##### DATASET RECORDS

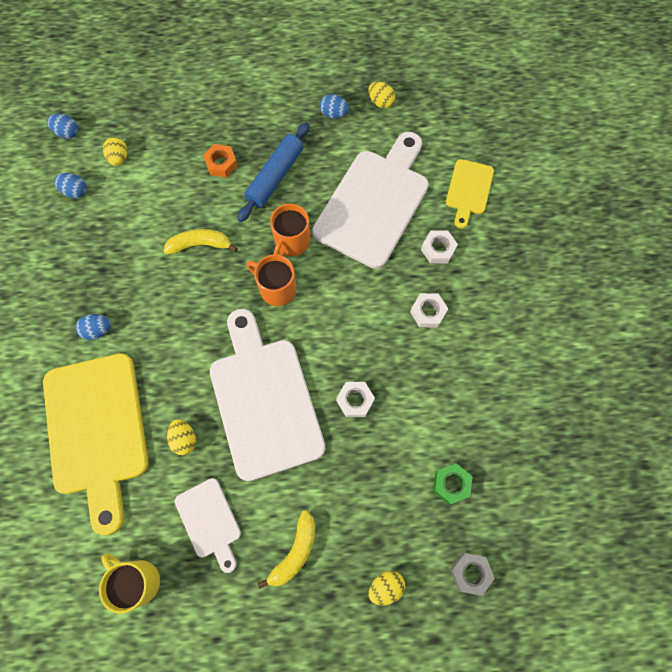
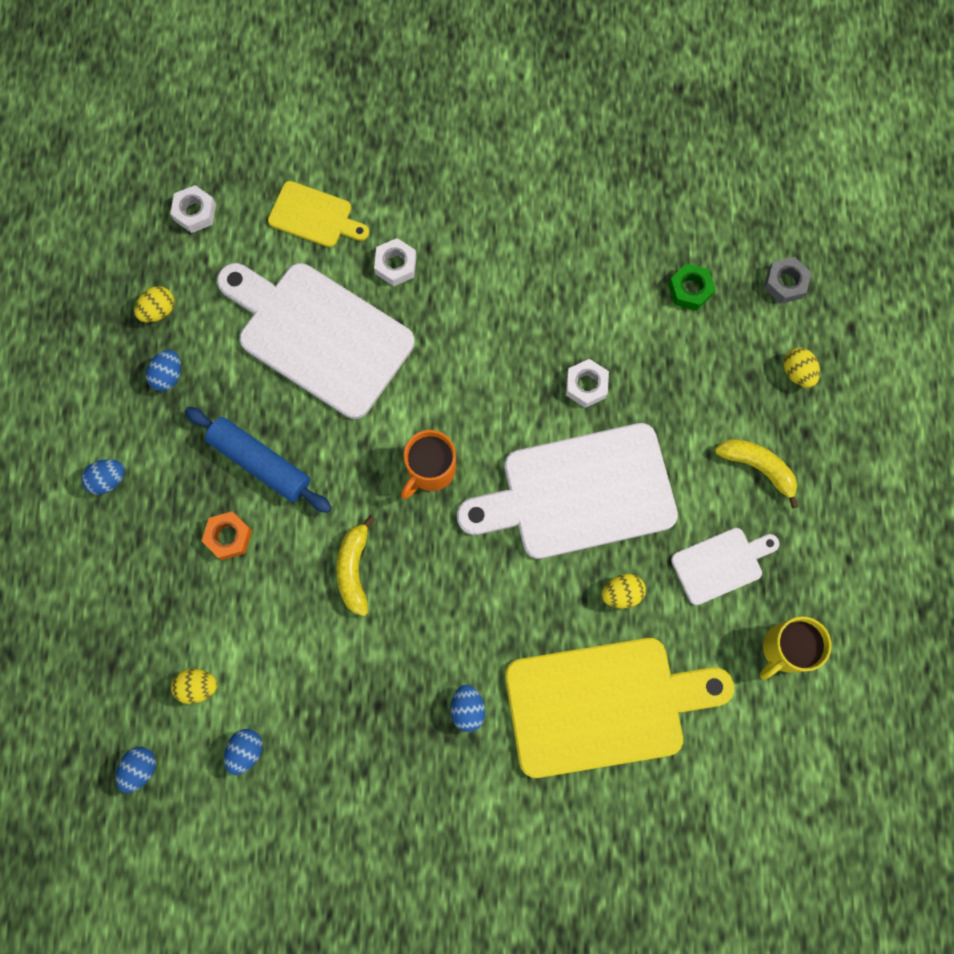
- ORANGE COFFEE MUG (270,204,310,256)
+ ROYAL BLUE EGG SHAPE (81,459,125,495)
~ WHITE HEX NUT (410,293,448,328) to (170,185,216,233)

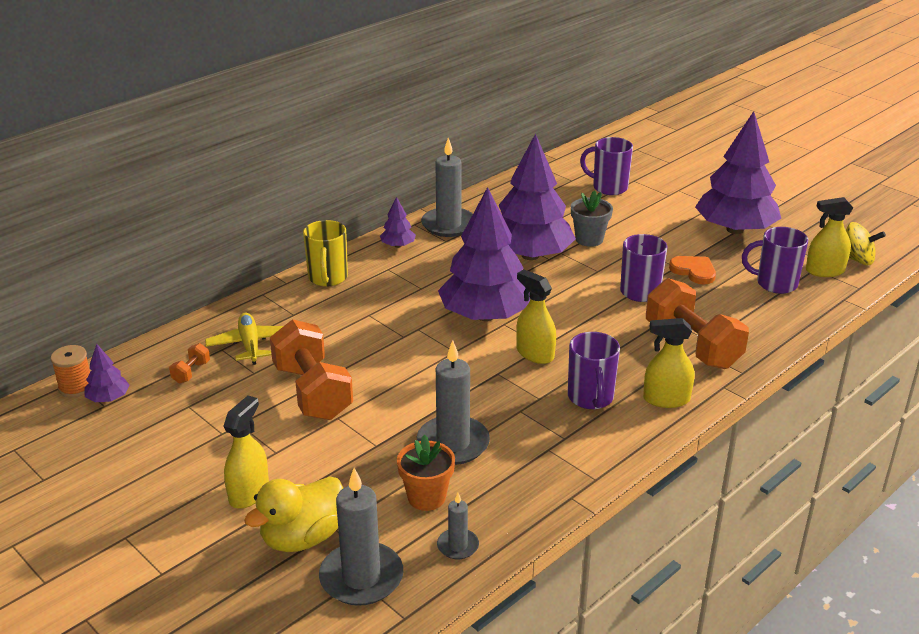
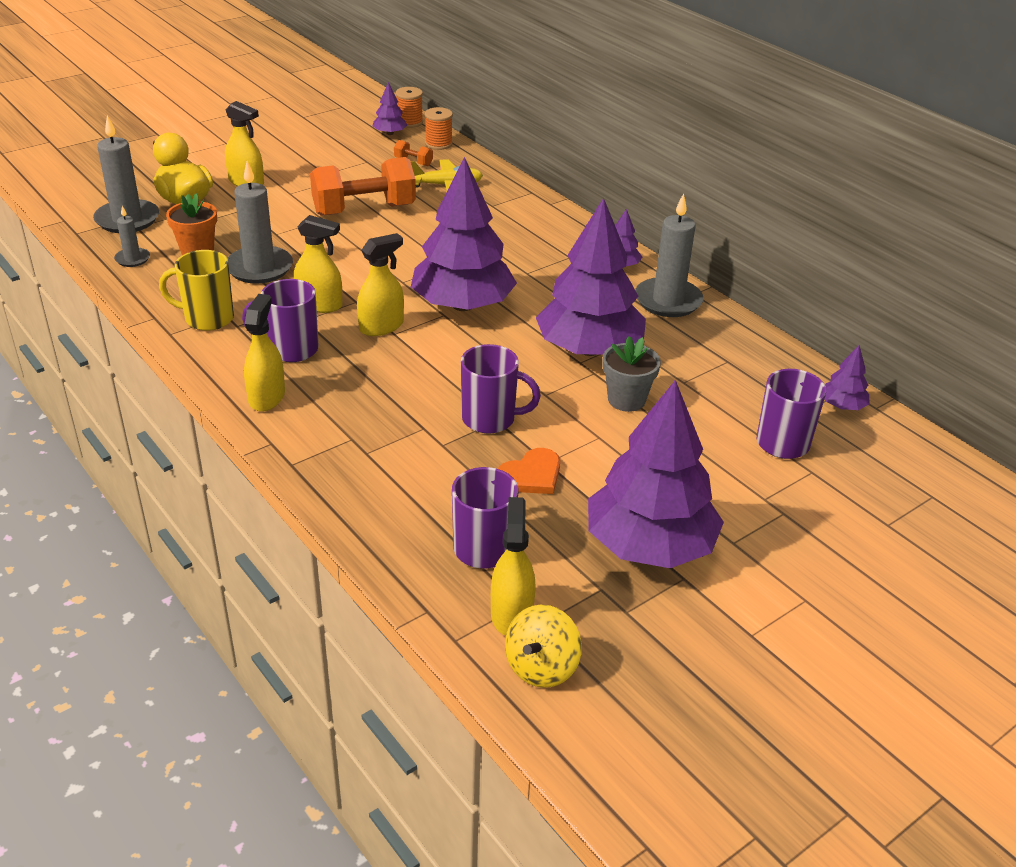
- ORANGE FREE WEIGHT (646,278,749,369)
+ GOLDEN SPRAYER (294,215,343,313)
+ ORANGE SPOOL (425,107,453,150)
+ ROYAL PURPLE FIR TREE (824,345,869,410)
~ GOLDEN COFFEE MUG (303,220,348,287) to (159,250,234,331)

##########

TO DO: Before printing the records again, strip out the pictures; change nothing else.

TASK OUTPUT:
- ORANGE COFFEE MUG (270,204,310,256)
+ ROYAL BLUE EGG SHAPE (81,459,125,495)
~ WHITE HEX NUT (410,293,448,328) to (170,185,216,233)

- ORANGE FREE WEIGHT (646,278,749,369)
+ GOLDEN SPRAYER (294,215,343,313)
+ ORANGE SPOOL (425,107,453,150)
+ ROYAL PURPLE FIR TREE (824,345,869,410)
~ GOLDEN COFFEE MUG (303,220,348,287) to (159,250,234,331)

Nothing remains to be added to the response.